[[ SUPPLIED INFORMATION open ]]

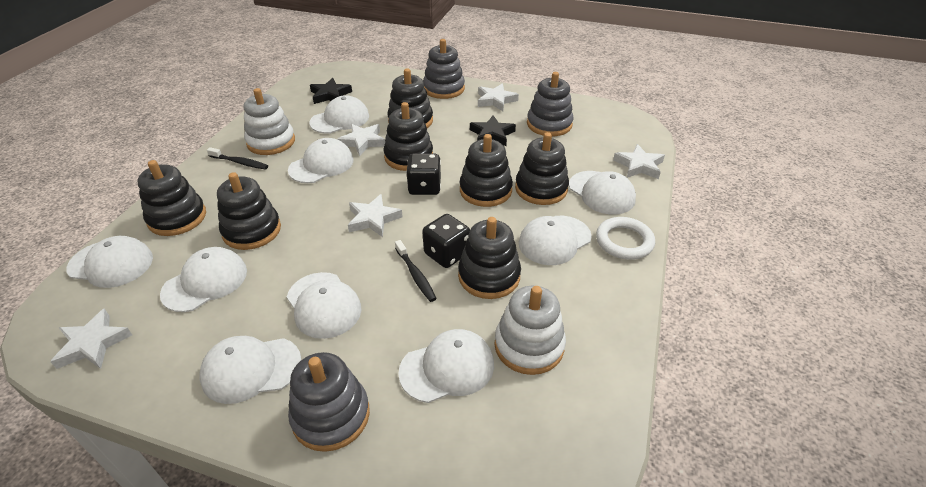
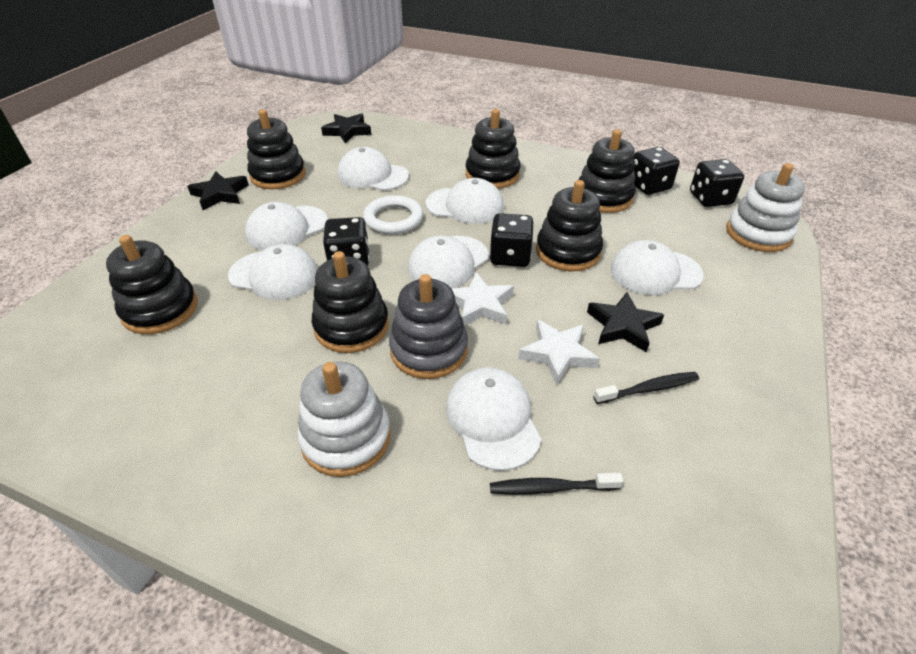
black dice: 2 -> 4
black stacking toy: 7 -> 6
black star: 2 -> 3
grey stacking toy: 3 -> 1
white cap: 9 -> 7
white star: 5 -> 2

[[ SUPPLIED INFORMATION closed ]]

▸ **REQUIRED WORK**
Read the data above and pull out each line that holds the string "black".

▸ **COMPLETED EXERCISE**
black dice: 2 -> 4
black stacking toy: 7 -> 6
black star: 2 -> 3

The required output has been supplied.